● **Dataset content**
-*-
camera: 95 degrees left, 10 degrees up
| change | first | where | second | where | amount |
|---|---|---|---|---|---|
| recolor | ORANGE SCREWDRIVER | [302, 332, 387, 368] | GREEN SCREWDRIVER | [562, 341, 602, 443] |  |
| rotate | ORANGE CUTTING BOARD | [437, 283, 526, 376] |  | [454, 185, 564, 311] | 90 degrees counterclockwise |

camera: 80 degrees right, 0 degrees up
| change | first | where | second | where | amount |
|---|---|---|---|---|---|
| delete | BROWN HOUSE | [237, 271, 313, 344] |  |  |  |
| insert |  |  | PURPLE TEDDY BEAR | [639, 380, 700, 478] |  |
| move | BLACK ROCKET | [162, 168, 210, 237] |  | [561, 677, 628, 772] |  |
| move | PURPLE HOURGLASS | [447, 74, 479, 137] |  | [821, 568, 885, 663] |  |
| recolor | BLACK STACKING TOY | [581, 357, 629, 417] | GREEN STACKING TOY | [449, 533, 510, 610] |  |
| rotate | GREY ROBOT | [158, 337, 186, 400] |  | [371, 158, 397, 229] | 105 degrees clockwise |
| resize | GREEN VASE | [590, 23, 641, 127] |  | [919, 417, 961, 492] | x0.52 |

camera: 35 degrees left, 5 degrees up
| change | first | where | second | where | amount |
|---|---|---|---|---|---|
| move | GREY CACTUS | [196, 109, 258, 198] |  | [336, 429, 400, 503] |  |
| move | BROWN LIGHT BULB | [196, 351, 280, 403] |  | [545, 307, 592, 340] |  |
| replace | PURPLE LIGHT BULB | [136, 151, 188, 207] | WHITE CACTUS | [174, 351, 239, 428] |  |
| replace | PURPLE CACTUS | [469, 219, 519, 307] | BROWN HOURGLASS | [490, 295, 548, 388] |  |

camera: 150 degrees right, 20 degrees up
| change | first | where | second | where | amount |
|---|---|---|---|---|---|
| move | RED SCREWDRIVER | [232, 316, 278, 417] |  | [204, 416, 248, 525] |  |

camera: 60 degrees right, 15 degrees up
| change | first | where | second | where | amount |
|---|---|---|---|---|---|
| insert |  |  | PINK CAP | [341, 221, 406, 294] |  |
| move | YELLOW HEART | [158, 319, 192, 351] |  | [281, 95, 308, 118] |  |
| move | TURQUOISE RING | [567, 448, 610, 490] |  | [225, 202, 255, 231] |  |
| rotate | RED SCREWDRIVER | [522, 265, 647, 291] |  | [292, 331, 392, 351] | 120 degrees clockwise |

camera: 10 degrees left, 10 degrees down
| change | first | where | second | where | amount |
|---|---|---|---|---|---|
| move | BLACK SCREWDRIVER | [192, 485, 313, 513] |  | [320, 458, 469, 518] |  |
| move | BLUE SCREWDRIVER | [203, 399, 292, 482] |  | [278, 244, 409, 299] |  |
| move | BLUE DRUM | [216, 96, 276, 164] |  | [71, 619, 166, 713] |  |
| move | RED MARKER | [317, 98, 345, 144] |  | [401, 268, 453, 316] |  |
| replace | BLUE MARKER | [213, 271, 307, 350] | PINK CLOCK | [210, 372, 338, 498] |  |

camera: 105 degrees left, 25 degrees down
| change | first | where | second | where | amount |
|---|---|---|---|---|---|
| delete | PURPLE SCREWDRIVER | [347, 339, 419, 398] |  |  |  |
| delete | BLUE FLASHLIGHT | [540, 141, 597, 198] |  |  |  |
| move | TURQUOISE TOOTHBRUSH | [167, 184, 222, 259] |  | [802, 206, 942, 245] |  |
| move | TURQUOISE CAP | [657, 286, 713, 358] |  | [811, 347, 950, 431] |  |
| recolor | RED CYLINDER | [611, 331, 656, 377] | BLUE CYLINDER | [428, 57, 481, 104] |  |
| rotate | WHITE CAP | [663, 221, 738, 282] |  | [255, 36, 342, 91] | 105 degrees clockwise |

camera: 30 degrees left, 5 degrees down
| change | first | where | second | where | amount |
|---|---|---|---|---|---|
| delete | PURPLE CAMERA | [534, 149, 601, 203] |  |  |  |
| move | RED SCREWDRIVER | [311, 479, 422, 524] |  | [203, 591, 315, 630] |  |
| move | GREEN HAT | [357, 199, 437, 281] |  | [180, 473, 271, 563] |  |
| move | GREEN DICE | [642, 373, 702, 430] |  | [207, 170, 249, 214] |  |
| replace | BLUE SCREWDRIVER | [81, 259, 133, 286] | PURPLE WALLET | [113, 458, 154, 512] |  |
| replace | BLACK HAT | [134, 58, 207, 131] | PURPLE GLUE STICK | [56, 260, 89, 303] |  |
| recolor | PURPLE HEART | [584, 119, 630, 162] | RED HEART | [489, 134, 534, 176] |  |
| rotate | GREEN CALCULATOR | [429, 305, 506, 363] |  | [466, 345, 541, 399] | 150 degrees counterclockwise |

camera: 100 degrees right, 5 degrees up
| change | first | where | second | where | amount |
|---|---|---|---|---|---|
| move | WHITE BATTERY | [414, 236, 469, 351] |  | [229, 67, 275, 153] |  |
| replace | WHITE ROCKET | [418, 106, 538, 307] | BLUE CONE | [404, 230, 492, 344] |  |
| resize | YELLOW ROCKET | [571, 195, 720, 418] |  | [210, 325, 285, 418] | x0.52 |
-*-
From the first line to the last, reproduce the data exactly.

camera: 95 degrees left, 10 degrees up
| change | first | where | second | where | amount |
|---|---|---|---|---|---|
| recolor | ORANGE SCREWDRIVER | [302, 332, 387, 368] | GREEN SCREWDRIVER | [562, 341, 602, 443] |  |
| rotate | ORANGE CUTTING BOARD | [437, 283, 526, 376] |  | [454, 185, 564, 311] | 90 degrees counterclockwise |

camera: 80 degrees right, 0 degrees up
| change | first | where | second | where | amount |
|---|---|---|---|---|---|
| delete | BROWN HOUSE | [237, 271, 313, 344] |  |  |  |
| insert |  |  | PURPLE TEDDY BEAR | [639, 380, 700, 478] |  |
| move | BLACK ROCKET | [162, 168, 210, 237] |  | [561, 677, 628, 772] |  |
| move | PURPLE HOURGLASS | [447, 74, 479, 137] |  | [821, 568, 885, 663] |  |
| recolor | BLACK STACKING TOY | [581, 357, 629, 417] | GREEN STACKING TOY | [449, 533, 510, 610] |  |
| rotate | GREY ROBOT | [158, 337, 186, 400] |  | [371, 158, 397, 229] | 105 degrees clockwise |
| resize | GREEN VASE | [590, 23, 641, 127] |  | [919, 417, 961, 492] | x0.52 |

camera: 35 degrees left, 5 degrees up
| change | first | where | second | where | amount |
|---|---|---|---|---|---|
| move | GREY CACTUS | [196, 109, 258, 198] |  | [336, 429, 400, 503] |  |
| move | BROWN LIGHT BULB | [196, 351, 280, 403] |  | [545, 307, 592, 340] |  |
| replace | PURPLE LIGHT BULB | [136, 151, 188, 207] | WHITE CACTUS | [174, 351, 239, 428] |  |
| replace | PURPLE CACTUS | [469, 219, 519, 307] | BROWN HOURGLASS | [490, 295, 548, 388] |  |

camera: 150 degrees right, 20 degrees up
| change | first | where | second | where | amount |
|---|---|---|---|---|---|
| move | RED SCREWDRIVER | [232, 316, 278, 417] |  | [204, 416, 248, 525] |  |

camera: 60 degrees right, 15 degrees up
| change | first | where | second | where | amount |
|---|---|---|---|---|---|
| insert |  |  | PINK CAP | [341, 221, 406, 294] |  |
| move | YELLOW HEART | [158, 319, 192, 351] |  | [281, 95, 308, 118] |  |
| move | TURQUOISE RING | [567, 448, 610, 490] |  | [225, 202, 255, 231] |  |
| rotate | RED SCREWDRIVER | [522, 265, 647, 291] |  | [292, 331, 392, 351] | 120 degrees clockwise |

camera: 10 degrees left, 10 degrees down
| change | first | where | second | where | amount |
|---|---|---|---|---|---|
| move | BLACK SCREWDRIVER | [192, 485, 313, 513] |  | [320, 458, 469, 518] |  |
| move | BLUE SCREWDRIVER | [203, 399, 292, 482] |  | [278, 244, 409, 299] |  |
| move | BLUE DRUM | [216, 96, 276, 164] |  | [71, 619, 166, 713] |  |
| move | RED MARKER | [317, 98, 345, 144] |  | [401, 268, 453, 316] |  |
| replace | BLUE MARKER | [213, 271, 307, 350] | PINK CLOCK | [210, 372, 338, 498] |  |

camera: 105 degrees left, 25 degrees down
| change | first | where | second | where | amount |
|---|---|---|---|---|---|
| delete | PURPLE SCREWDRIVER | [347, 339, 419, 398] |  |  |  |
| delete | BLUE FLASHLIGHT | [540, 141, 597, 198] |  |  |  |
| move | TURQUOISE TOOTHBRUSH | [167, 184, 222, 259] |  | [802, 206, 942, 245] |  |
| move | TURQUOISE CAP | [657, 286, 713, 358] |  | [811, 347, 950, 431] |  |
| recolor | RED CYLINDER | [611, 331, 656, 377] | BLUE CYLINDER | [428, 57, 481, 104] |  |
| rotate | WHITE CAP | [663, 221, 738, 282] |  | [255, 36, 342, 91] | 105 degrees clockwise |

camera: 30 degrees left, 5 degrees down
| change | first | where | second | where | amount |
|---|---|---|---|---|---|
| delete | PURPLE CAMERA | [534, 149, 601, 203] |  |  |  |
| move | RED SCREWDRIVER | [311, 479, 422, 524] |  | [203, 591, 315, 630] |  |
| move | GREEN HAT | [357, 199, 437, 281] |  | [180, 473, 271, 563] |  |
| move | GREEN DICE | [642, 373, 702, 430] |  | [207, 170, 249, 214] |  |
| replace | BLUE SCREWDRIVER | [81, 259, 133, 286] | PURPLE WALLET | [113, 458, 154, 512] |  |
| replace | BLACK HAT | [134, 58, 207, 131] | PURPLE GLUE STICK | [56, 260, 89, 303] |  |
| recolor | PURPLE HEART | [584, 119, 630, 162] | RED HEART | [489, 134, 534, 176] |  |
| rotate | GREEN CALCULATOR | [429, 305, 506, 363] |  | [466, 345, 541, 399] | 150 degrees counterclockwise |

camera: 100 degrees right, 5 degrees up
| change | first | where | second | where | amount |
|---|---|---|---|---|---|
| move | WHITE BATTERY | [414, 236, 469, 351] |  | [229, 67, 275, 153] |  |
| replace | WHITE ROCKET | [418, 106, 538, 307] | BLUE CONE | [404, 230, 492, 344] |  |
| resize | YELLOW ROCKET | [571, 195, 720, 418] |  | [210, 325, 285, 418] | x0.52 |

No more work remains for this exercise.